» **WHAT IS REQUIRED**
Scan the entries for the word "left". Every line that has it should be copied.

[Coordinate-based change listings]
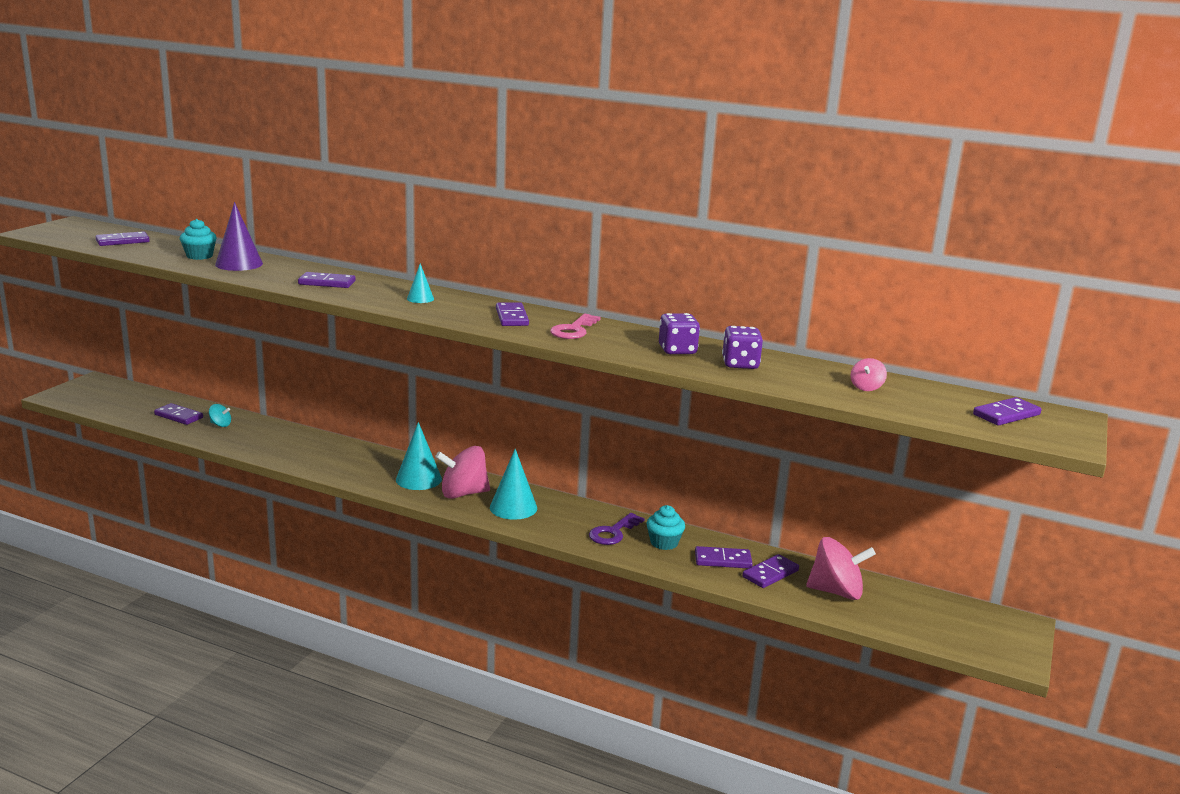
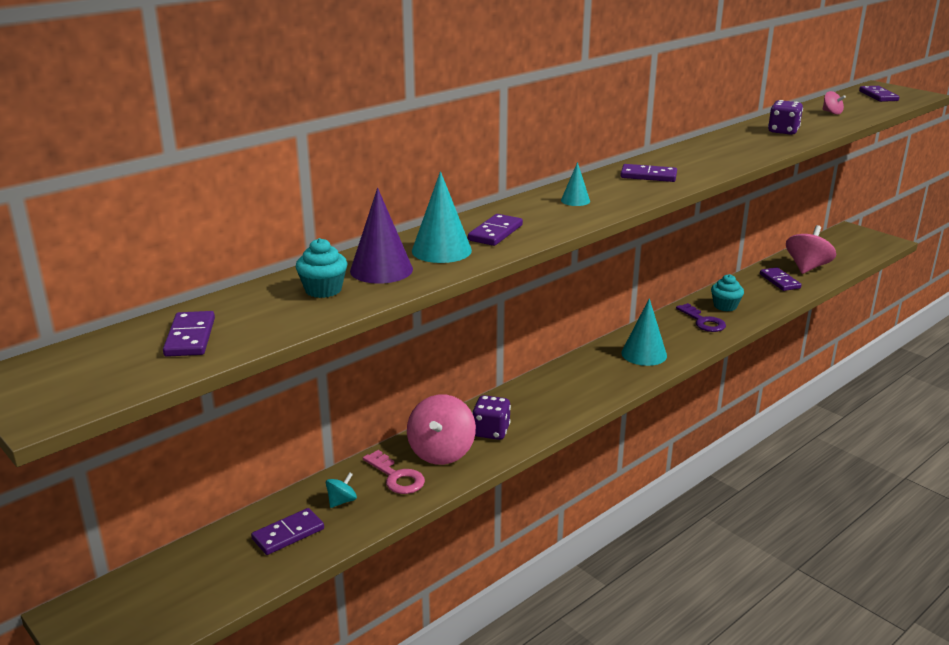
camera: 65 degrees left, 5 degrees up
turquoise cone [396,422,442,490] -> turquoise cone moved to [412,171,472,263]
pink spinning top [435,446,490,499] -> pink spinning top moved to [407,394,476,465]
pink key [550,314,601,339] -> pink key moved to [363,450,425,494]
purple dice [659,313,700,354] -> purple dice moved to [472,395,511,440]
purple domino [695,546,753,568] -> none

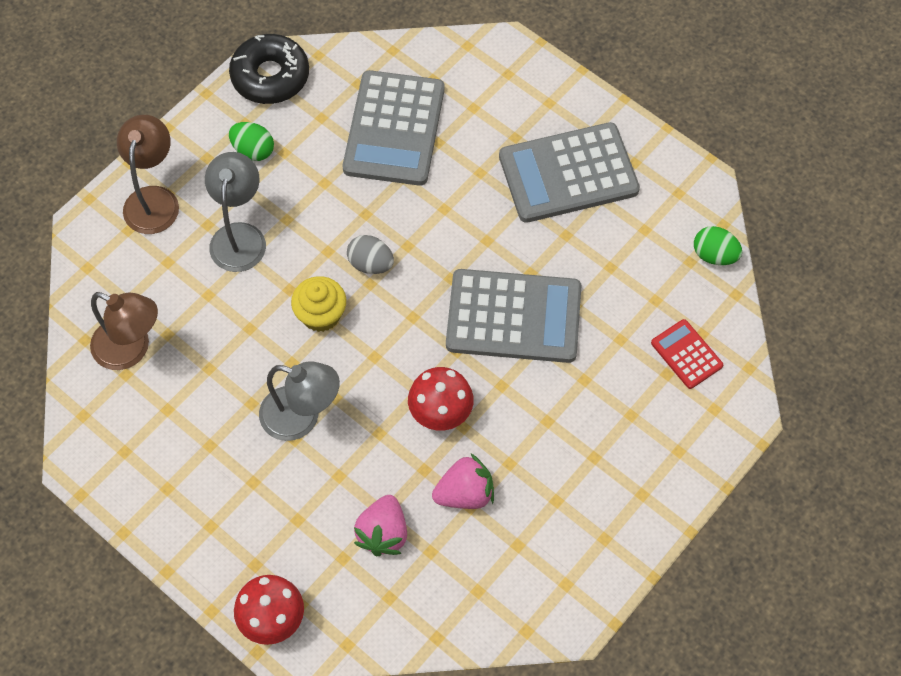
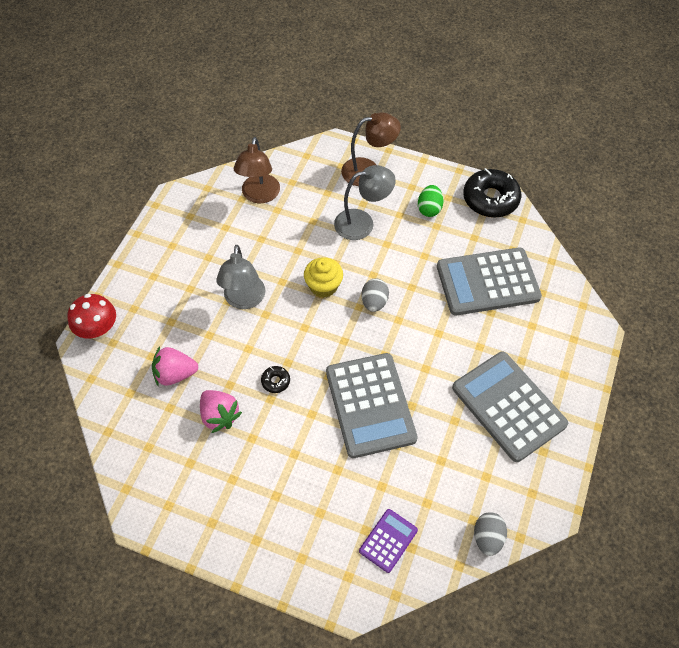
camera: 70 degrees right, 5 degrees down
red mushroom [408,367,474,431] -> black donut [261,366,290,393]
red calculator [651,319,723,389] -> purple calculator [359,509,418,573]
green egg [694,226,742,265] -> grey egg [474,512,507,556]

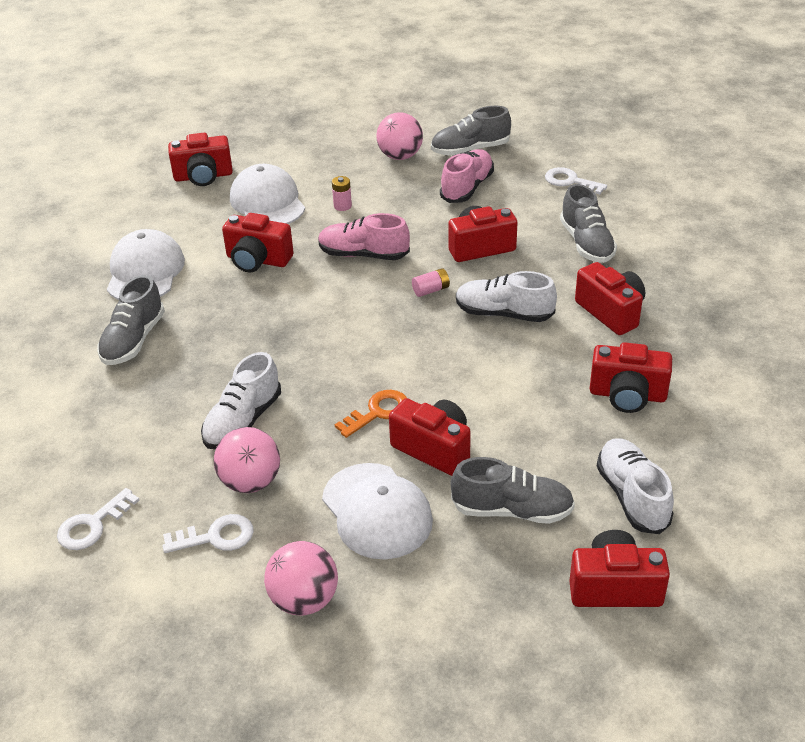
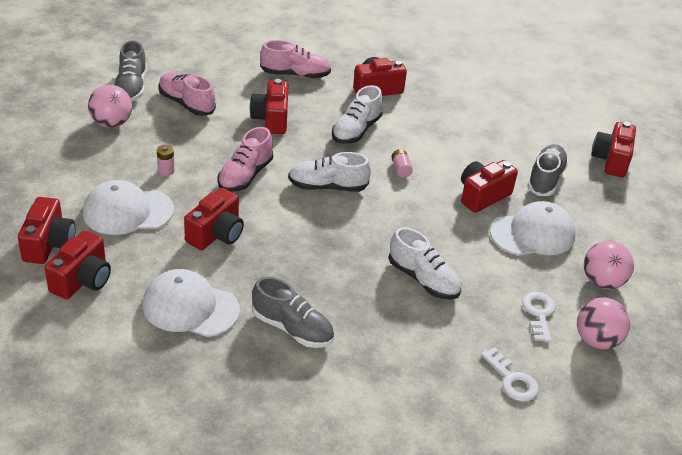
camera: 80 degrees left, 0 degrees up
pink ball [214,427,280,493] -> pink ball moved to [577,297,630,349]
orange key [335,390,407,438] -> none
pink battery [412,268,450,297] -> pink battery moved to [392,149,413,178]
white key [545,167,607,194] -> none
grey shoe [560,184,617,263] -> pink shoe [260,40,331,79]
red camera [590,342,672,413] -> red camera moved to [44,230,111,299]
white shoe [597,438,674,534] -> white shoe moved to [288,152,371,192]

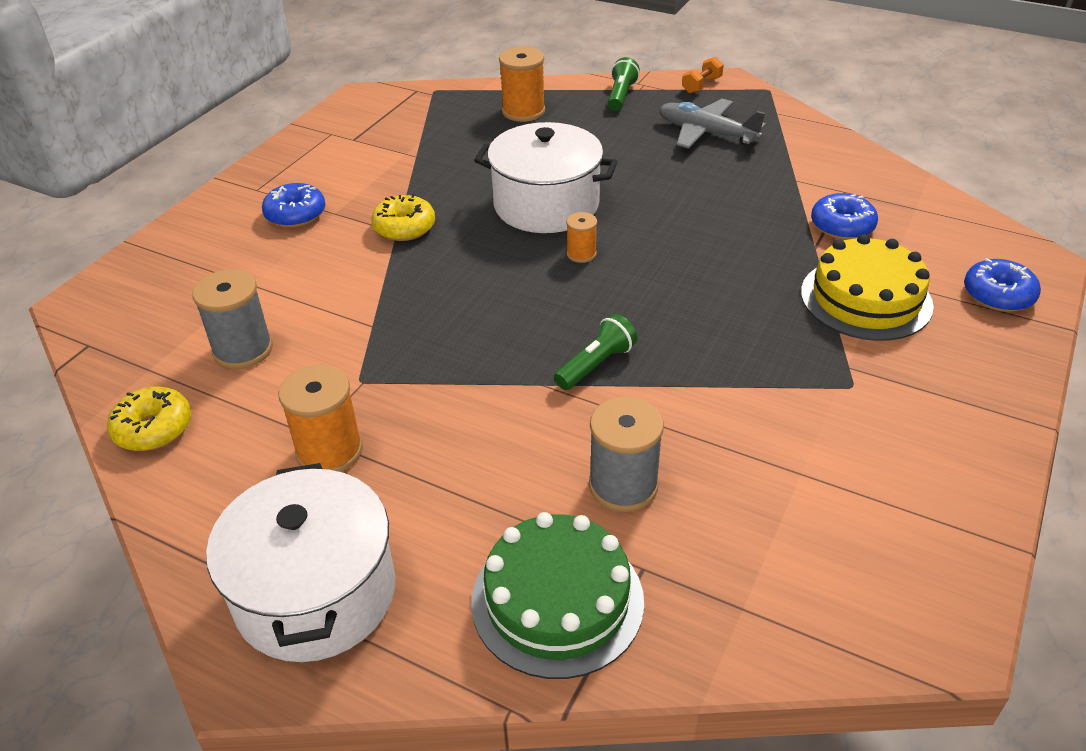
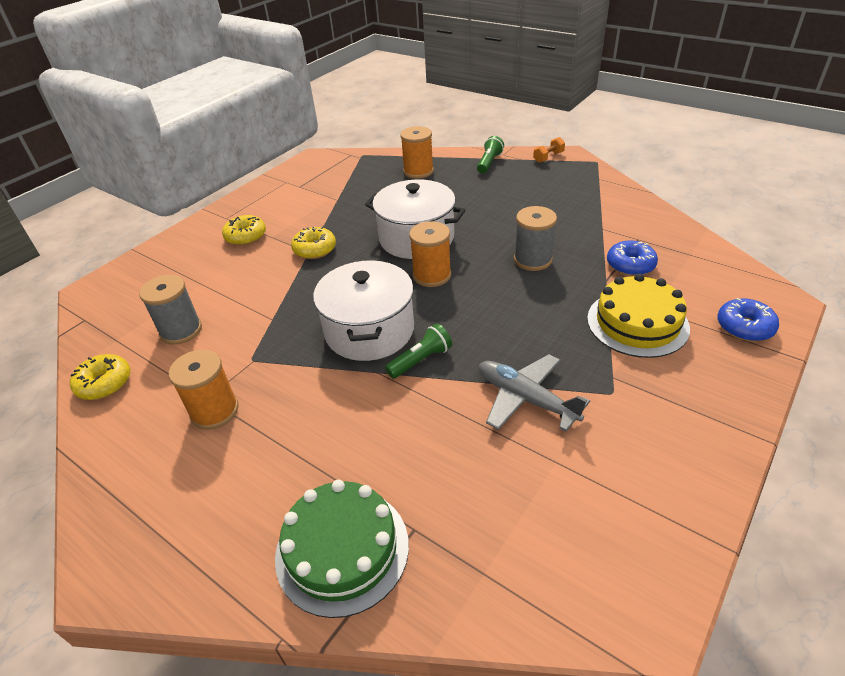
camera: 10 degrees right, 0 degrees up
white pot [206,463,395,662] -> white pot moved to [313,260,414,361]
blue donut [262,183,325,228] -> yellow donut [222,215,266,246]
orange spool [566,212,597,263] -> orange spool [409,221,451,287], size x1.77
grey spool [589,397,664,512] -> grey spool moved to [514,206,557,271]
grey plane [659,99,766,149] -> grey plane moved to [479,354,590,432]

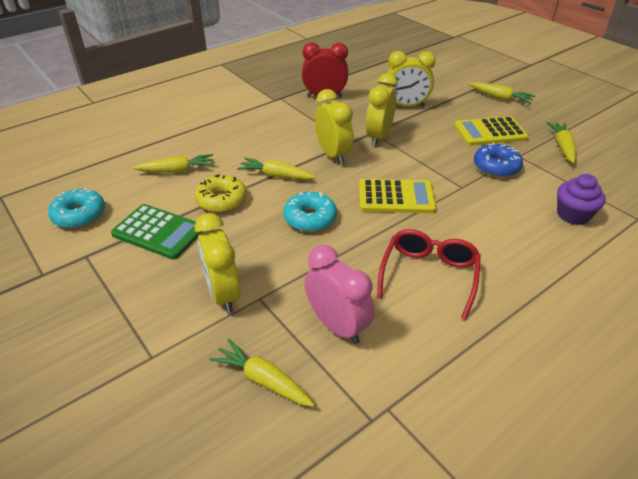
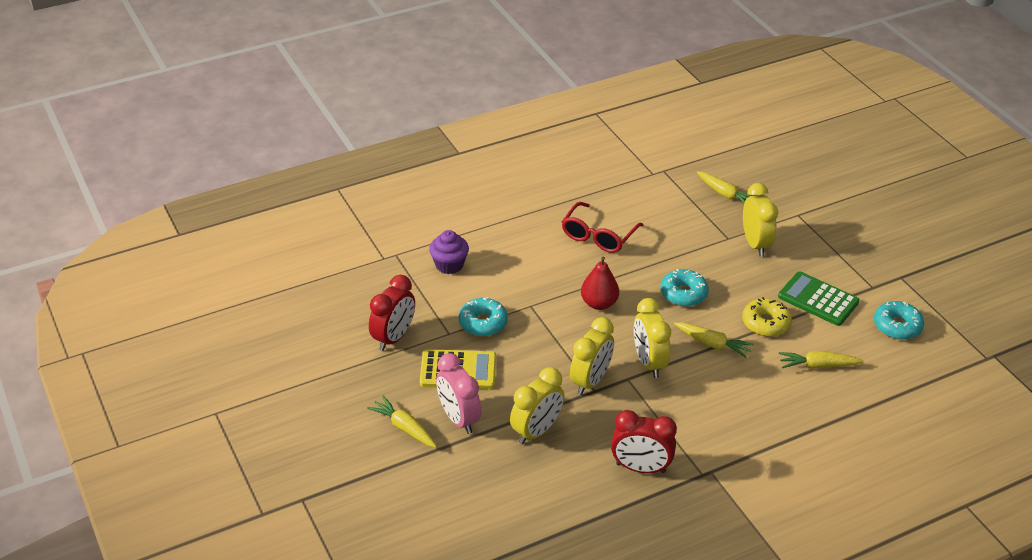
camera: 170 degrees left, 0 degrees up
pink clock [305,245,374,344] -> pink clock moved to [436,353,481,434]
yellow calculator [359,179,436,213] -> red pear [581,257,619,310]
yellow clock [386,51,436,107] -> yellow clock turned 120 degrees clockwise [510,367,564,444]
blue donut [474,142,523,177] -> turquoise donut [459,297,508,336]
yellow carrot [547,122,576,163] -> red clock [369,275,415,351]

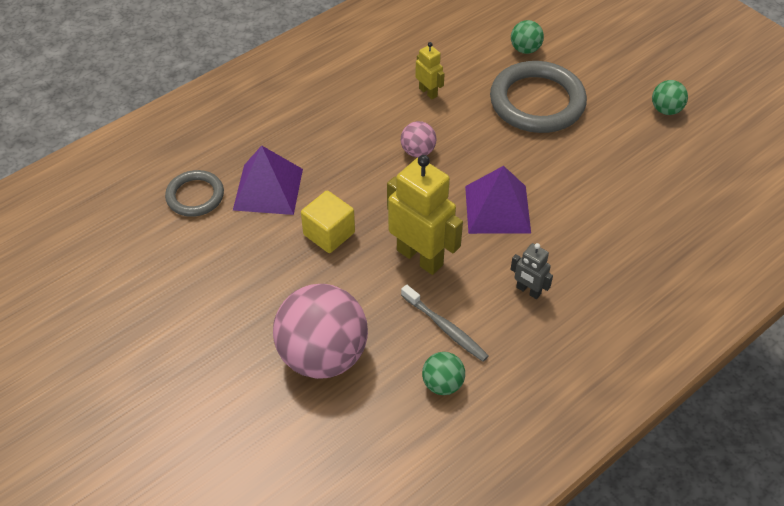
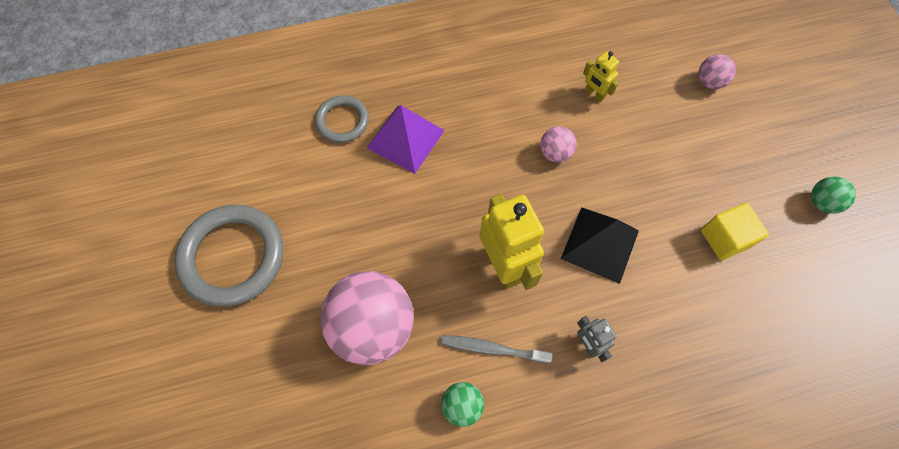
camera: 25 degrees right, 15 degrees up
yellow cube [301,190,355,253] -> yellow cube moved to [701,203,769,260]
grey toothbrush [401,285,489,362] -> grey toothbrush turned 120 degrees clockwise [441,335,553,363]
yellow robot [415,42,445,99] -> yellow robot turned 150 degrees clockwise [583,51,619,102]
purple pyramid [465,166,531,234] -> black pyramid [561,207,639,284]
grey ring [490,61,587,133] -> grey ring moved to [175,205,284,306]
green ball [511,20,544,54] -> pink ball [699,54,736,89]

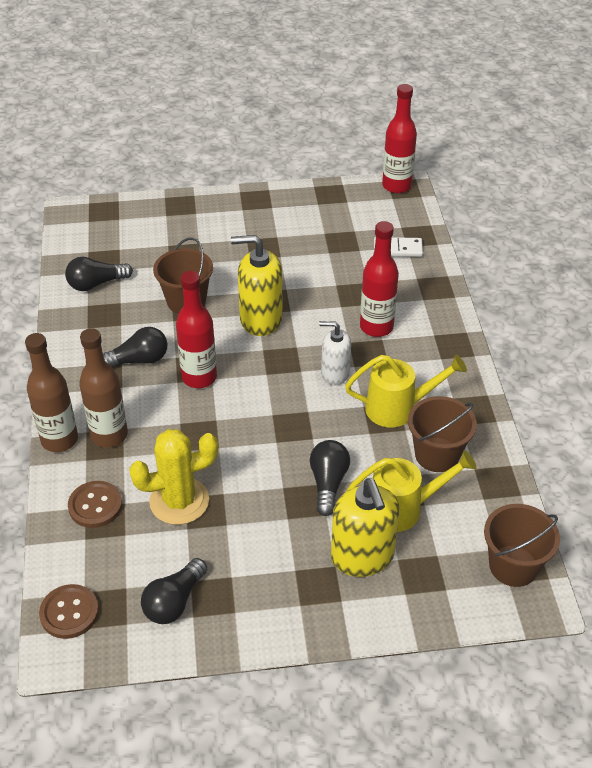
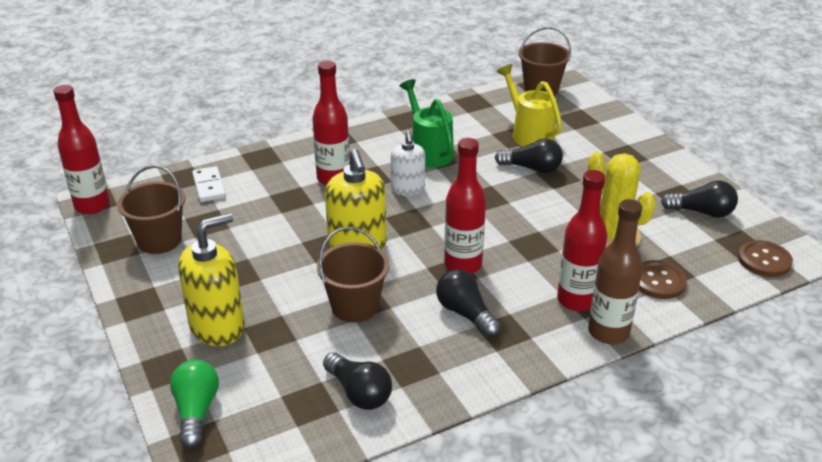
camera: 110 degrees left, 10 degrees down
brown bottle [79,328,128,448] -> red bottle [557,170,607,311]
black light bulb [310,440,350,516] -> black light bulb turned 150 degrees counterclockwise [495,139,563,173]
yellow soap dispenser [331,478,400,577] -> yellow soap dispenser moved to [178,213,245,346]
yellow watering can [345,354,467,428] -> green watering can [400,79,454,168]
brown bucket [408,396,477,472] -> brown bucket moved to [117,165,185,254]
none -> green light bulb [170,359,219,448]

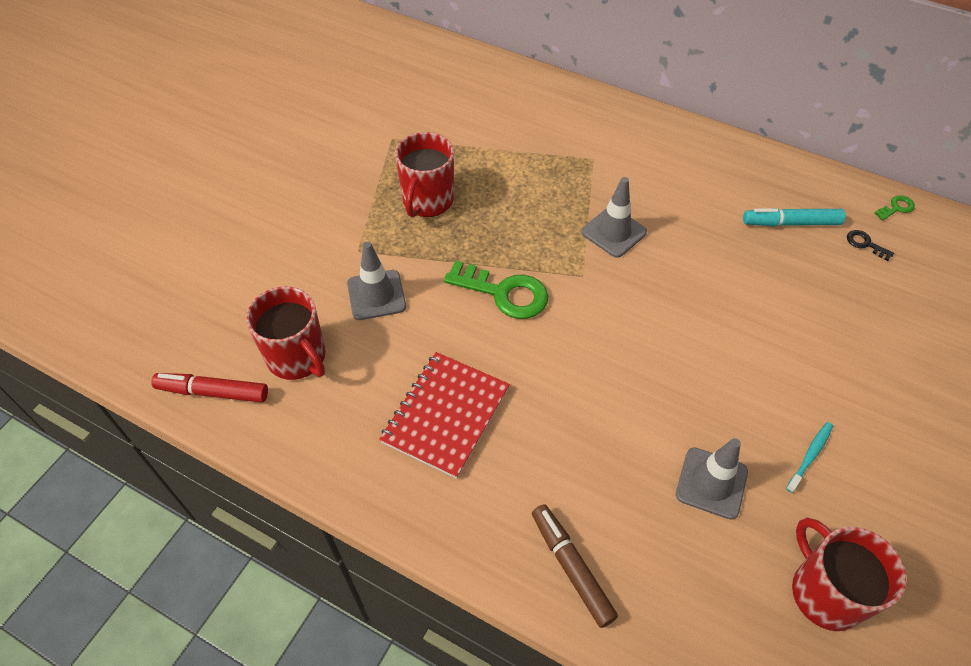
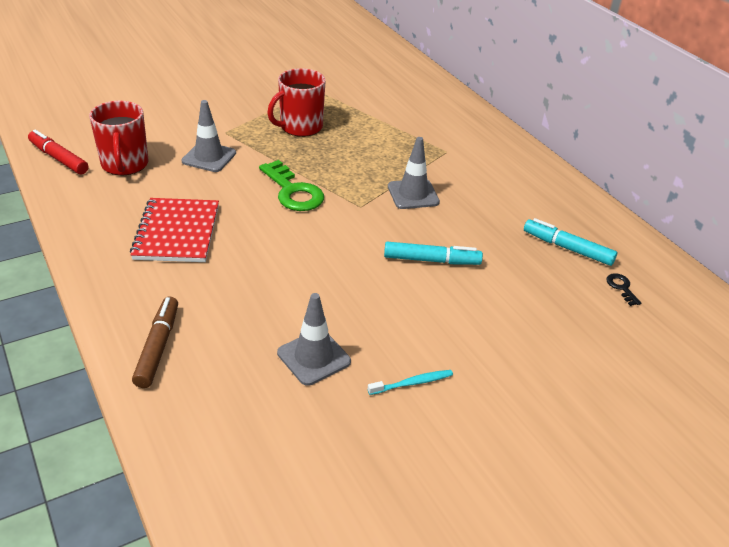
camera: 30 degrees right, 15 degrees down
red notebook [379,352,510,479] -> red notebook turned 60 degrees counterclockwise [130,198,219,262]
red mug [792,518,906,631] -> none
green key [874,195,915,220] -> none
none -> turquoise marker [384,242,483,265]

» **RESPONSE AREA**
camera: 65 degrees left, 5 degrees up
camera: 80 degrees left, 0 degrees up
camera: 170 degrees left, 0 degrees up
camera: 110 degrees left, 10 degrees down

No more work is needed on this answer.